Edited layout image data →

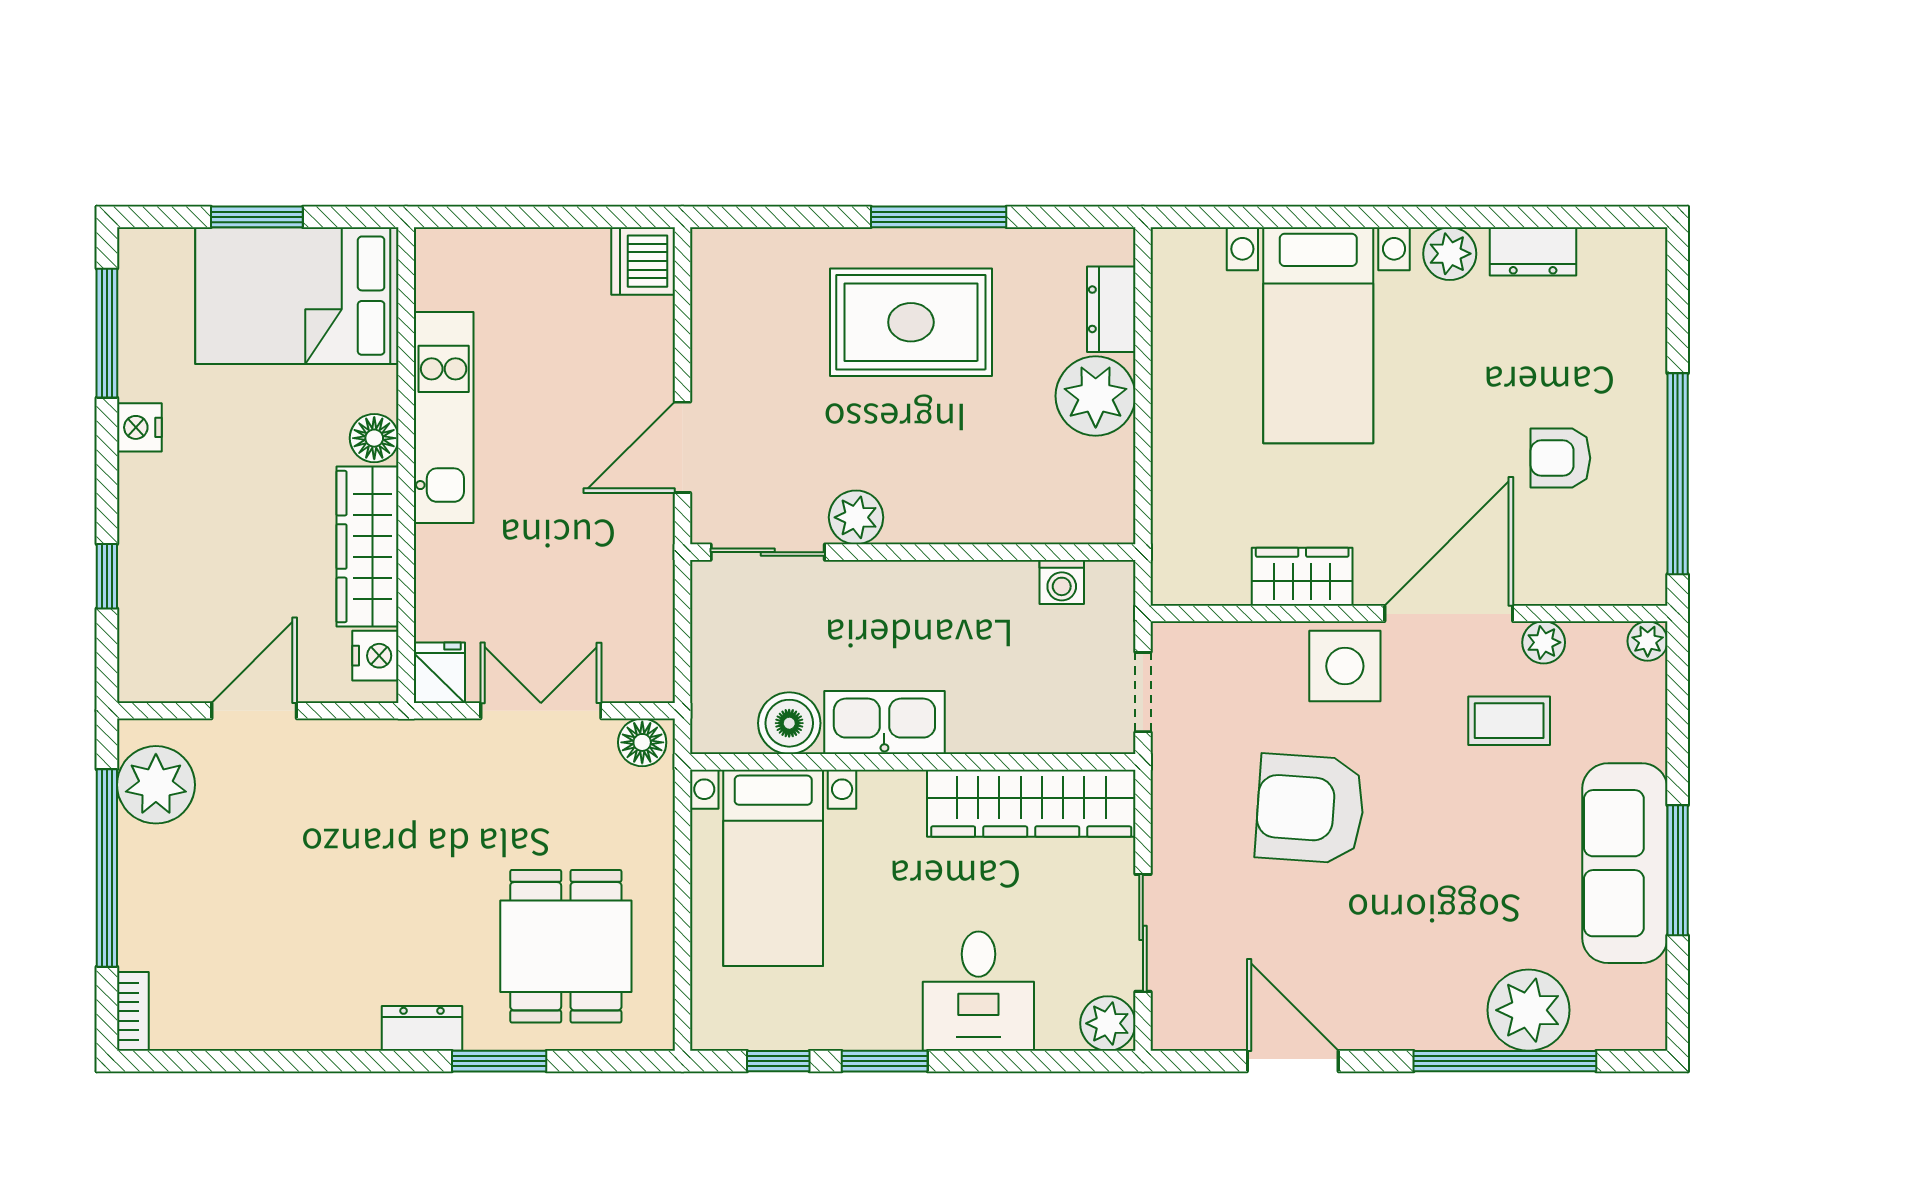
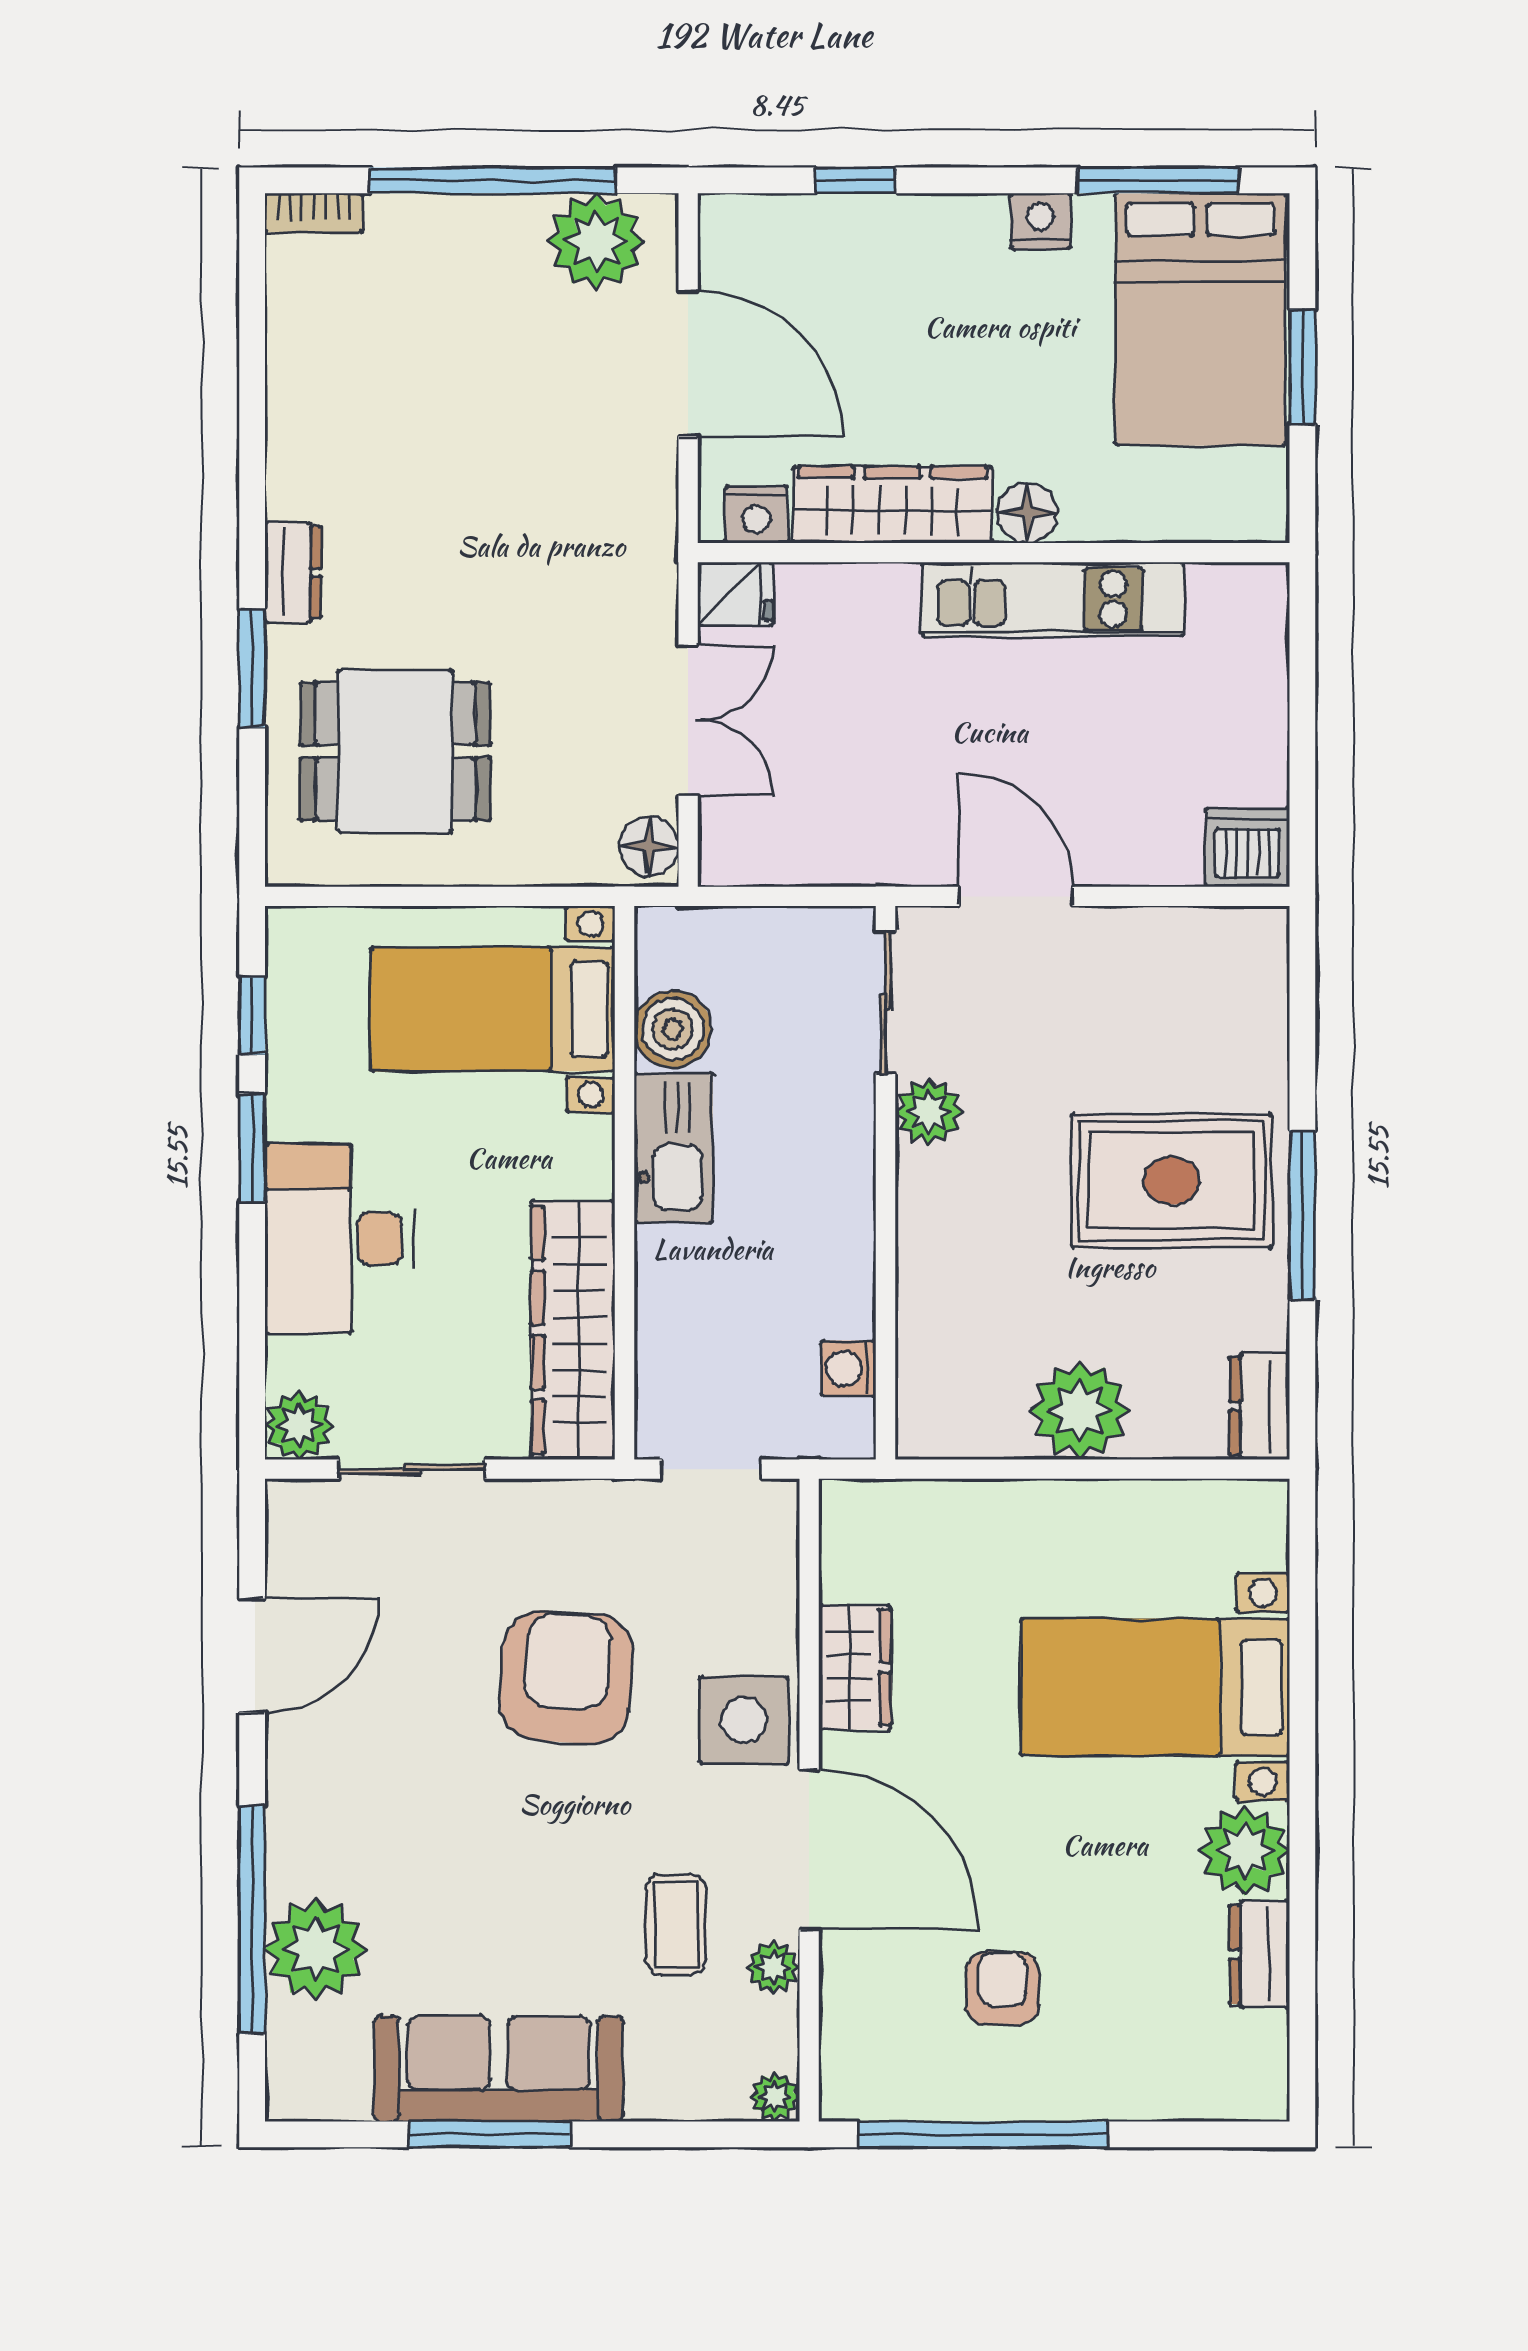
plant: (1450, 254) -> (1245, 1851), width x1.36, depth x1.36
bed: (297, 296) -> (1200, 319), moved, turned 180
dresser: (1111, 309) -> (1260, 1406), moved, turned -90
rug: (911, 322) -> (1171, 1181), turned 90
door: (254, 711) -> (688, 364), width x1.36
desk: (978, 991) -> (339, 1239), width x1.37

EXERCISE OBJECTIVE →
For each line above that holds the string "moved", provide a copy of that line.

SOLUTION BELOW →
bed: (297, 296) -> (1200, 319), moved, turned 180
dresser: (1111, 309) -> (1260, 1406), moved, turned -90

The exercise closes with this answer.